(Saved data entries)
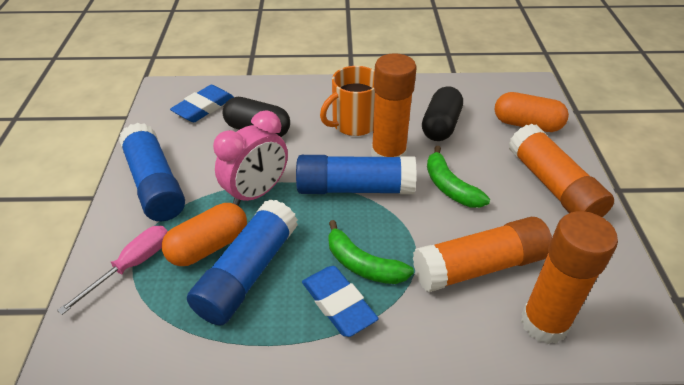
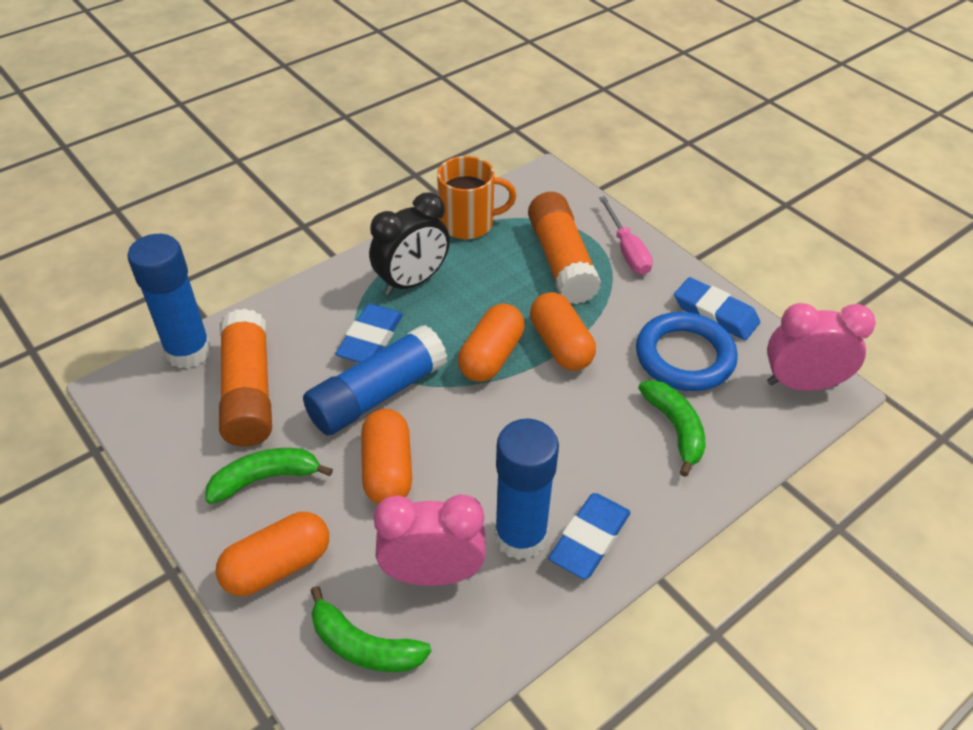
black capsule: 2 -> 0
black clock: 0 -> 1
blue eraser: 2 -> 3
blue ring: 0 -> 1
green banana: 2 -> 3
orange capsule: 2 -> 4
orange glue stick: 4 -> 2
pink clock: 1 -> 2

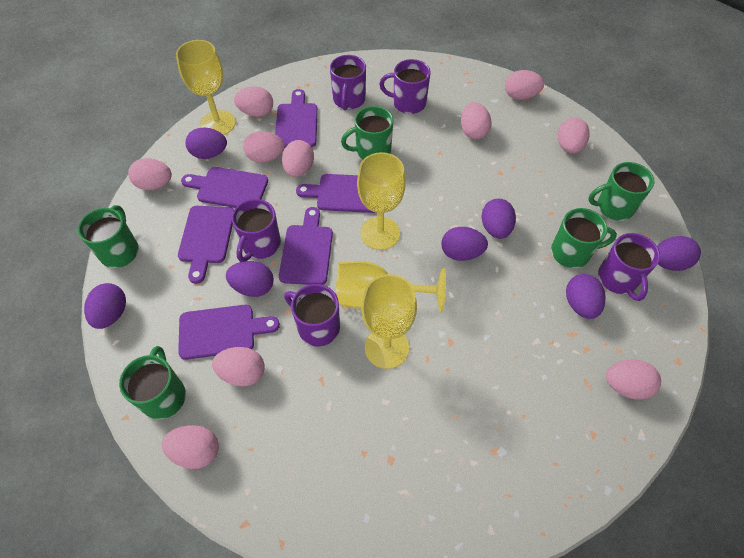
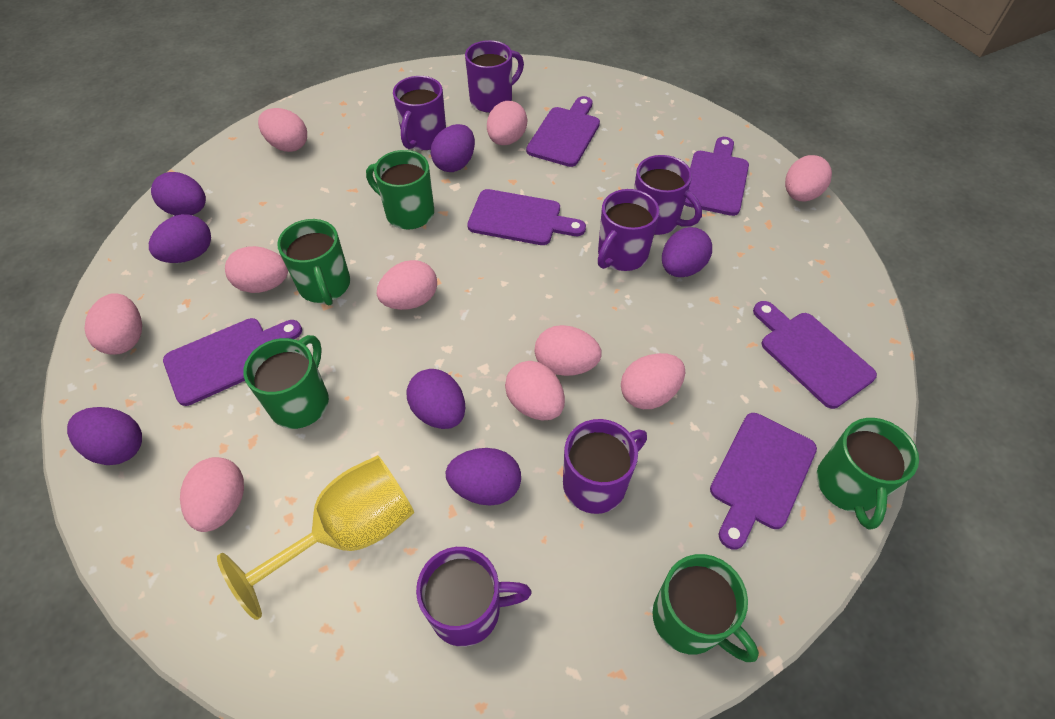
purple mug: 5 -> 6
yellow goblet: 4 -> 1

EXERCISE BRIEF:
Within the entries, find all lines that contain "orange" and copy each one.

OUTPUT BELOW:
orange capsule: 2 -> 4
orange glue stick: 4 -> 2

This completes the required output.